[Spatial reasoning data]

------

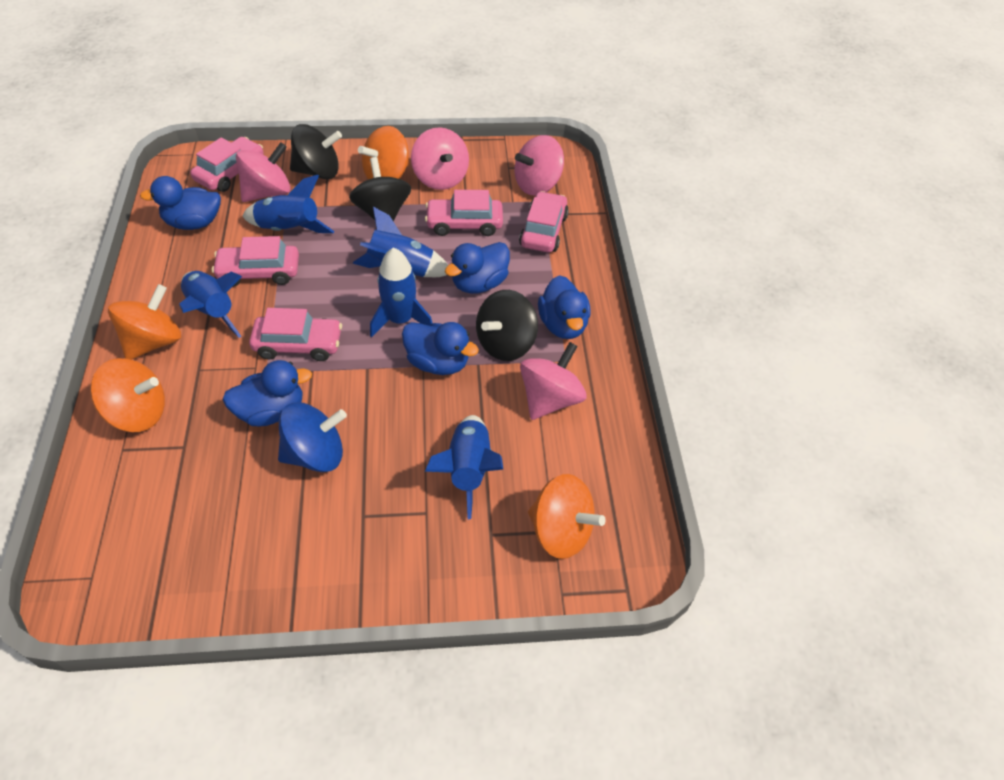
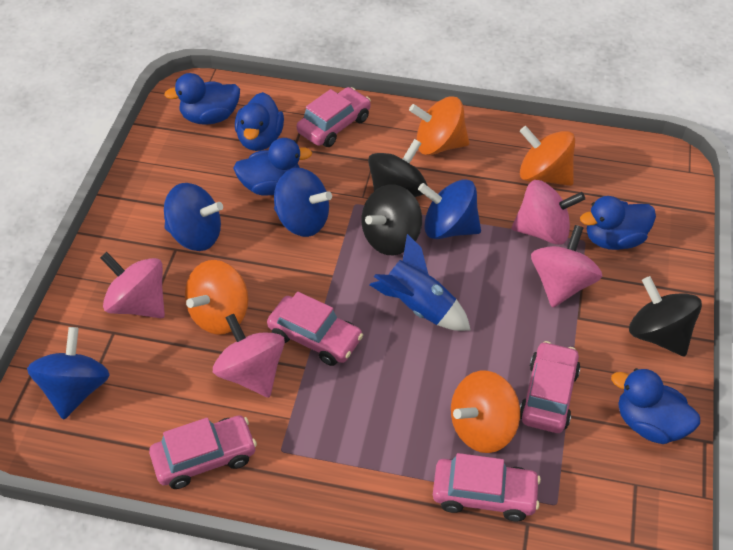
blue rocket: 5 -> 1
blue spinning top: 1 -> 4

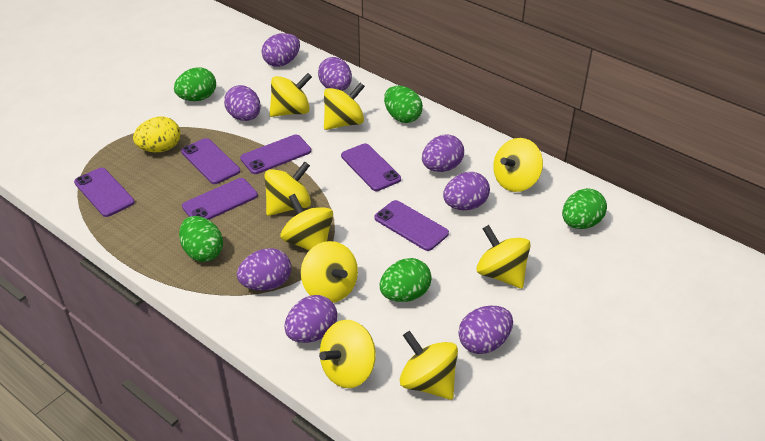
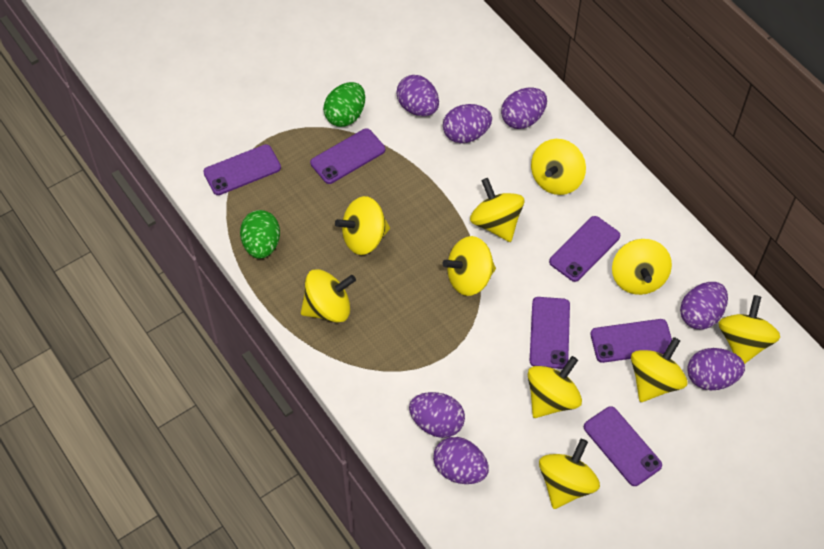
green egg: 5 -> 2
purple egg: 8 -> 7
yellow egg: 1 -> 0
yellow spinning top: 9 -> 10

------

Where a line of the records above holds the word "spinning", copy that line.

blue spinning top: 1 -> 4
yellow spinning top: 9 -> 10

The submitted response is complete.